Task description
Write out the lines below once more, exactly as they appear. Do not include pictures.
** Exercise materials follows **
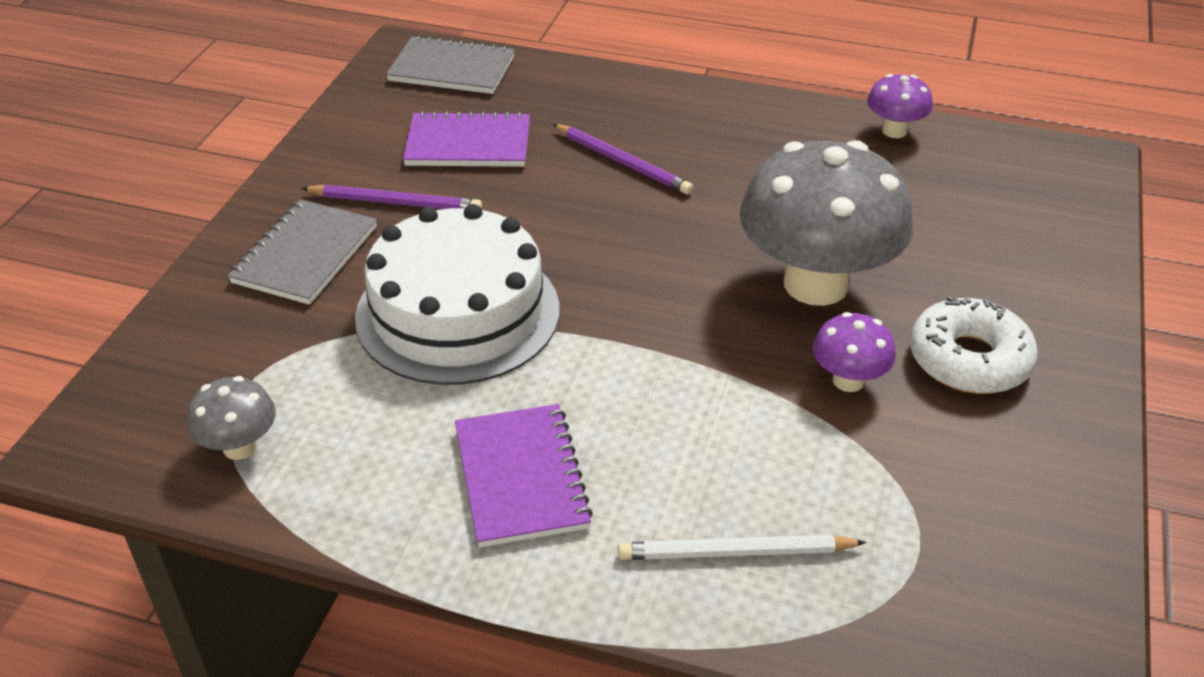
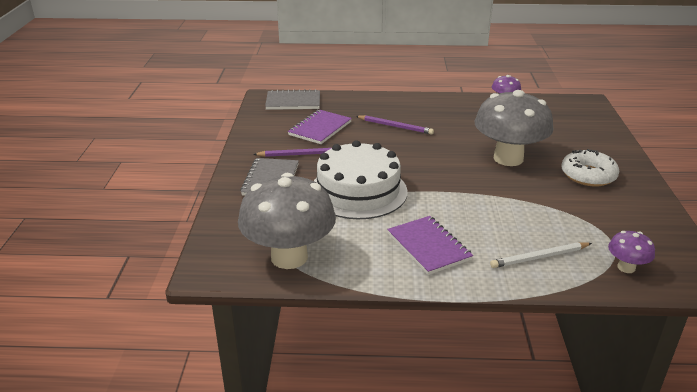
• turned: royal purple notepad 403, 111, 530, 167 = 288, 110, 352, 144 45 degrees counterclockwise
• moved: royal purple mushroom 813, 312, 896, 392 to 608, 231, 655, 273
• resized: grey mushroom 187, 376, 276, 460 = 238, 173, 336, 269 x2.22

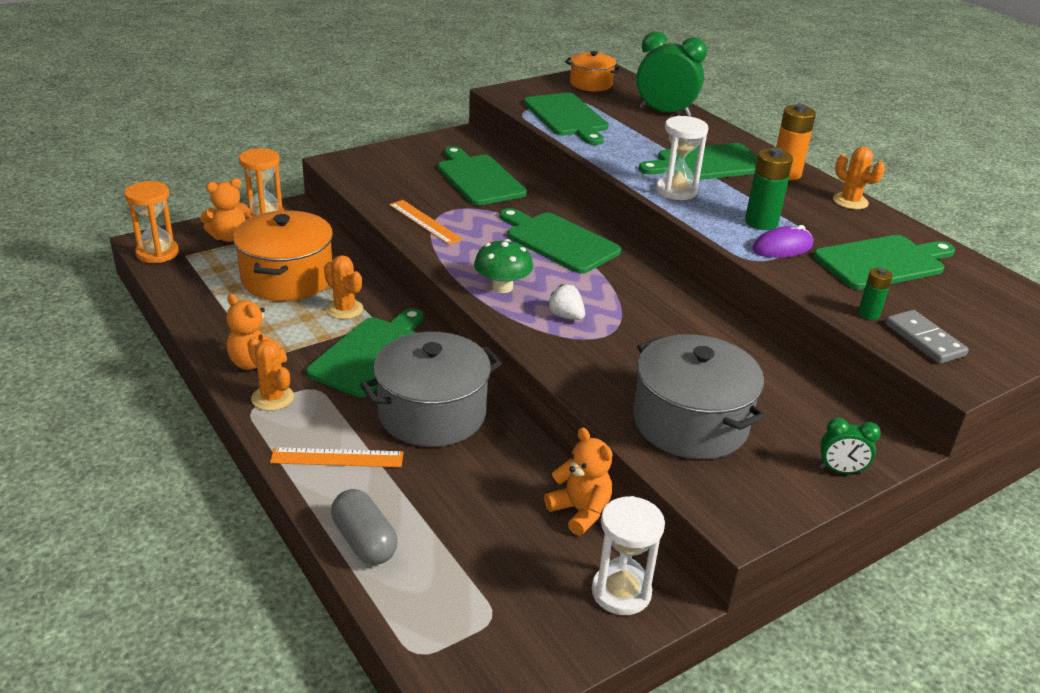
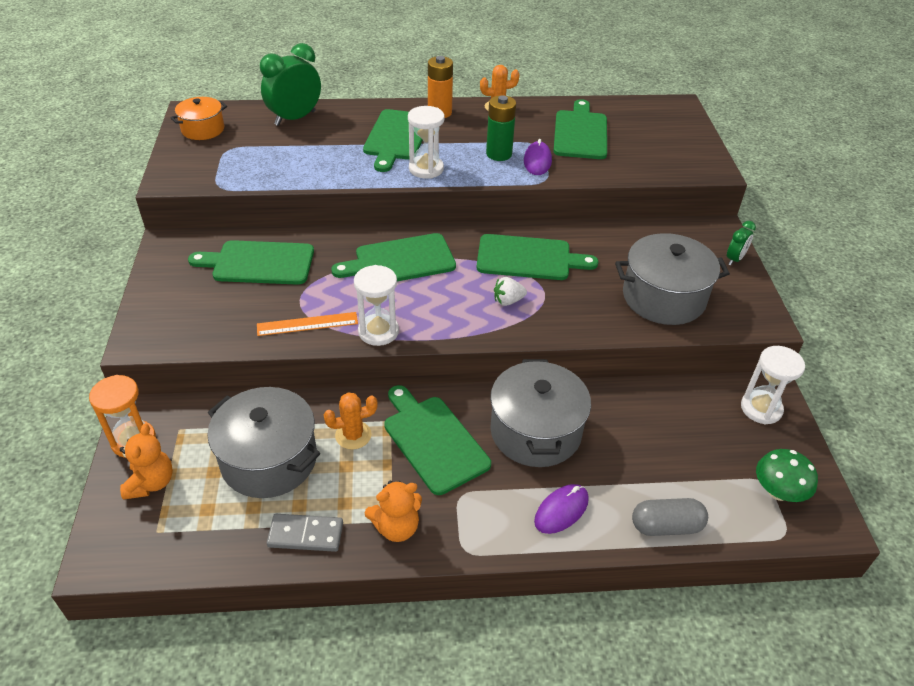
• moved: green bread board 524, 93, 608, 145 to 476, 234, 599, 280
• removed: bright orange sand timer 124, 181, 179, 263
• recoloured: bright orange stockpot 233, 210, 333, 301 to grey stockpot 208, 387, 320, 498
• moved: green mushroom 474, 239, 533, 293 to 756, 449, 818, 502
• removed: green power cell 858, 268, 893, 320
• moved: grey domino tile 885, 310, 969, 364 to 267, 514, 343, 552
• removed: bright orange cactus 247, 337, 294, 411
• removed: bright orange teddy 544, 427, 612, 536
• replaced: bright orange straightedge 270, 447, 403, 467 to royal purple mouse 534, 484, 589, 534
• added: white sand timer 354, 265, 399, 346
** End of Exercise materials **
Answer section
• turned: royal purple notepad 403, 111, 530, 167 = 288, 110, 352, 144 45 degrees counterclockwise
• moved: royal purple mushroom 813, 312, 896, 392 to 608, 231, 655, 273
• resized: grey mushroom 187, 376, 276, 460 = 238, 173, 336, 269 x2.22

• moved: green bread board 524, 93, 608, 145 to 476, 234, 599, 280
• removed: bright orange sand timer 124, 181, 179, 263
• recoloured: bright orange stockpot 233, 210, 333, 301 to grey stockpot 208, 387, 320, 498
• moved: green mushroom 474, 239, 533, 293 to 756, 449, 818, 502
• removed: green power cell 858, 268, 893, 320
• moved: grey domino tile 885, 310, 969, 364 to 267, 514, 343, 552
• removed: bright orange cactus 247, 337, 294, 411
• removed: bright orange teddy 544, 427, 612, 536
• replaced: bright orange straightedge 270, 447, 403, 467 to royal purple mouse 534, 484, 589, 534
• added: white sand timer 354, 265, 399, 346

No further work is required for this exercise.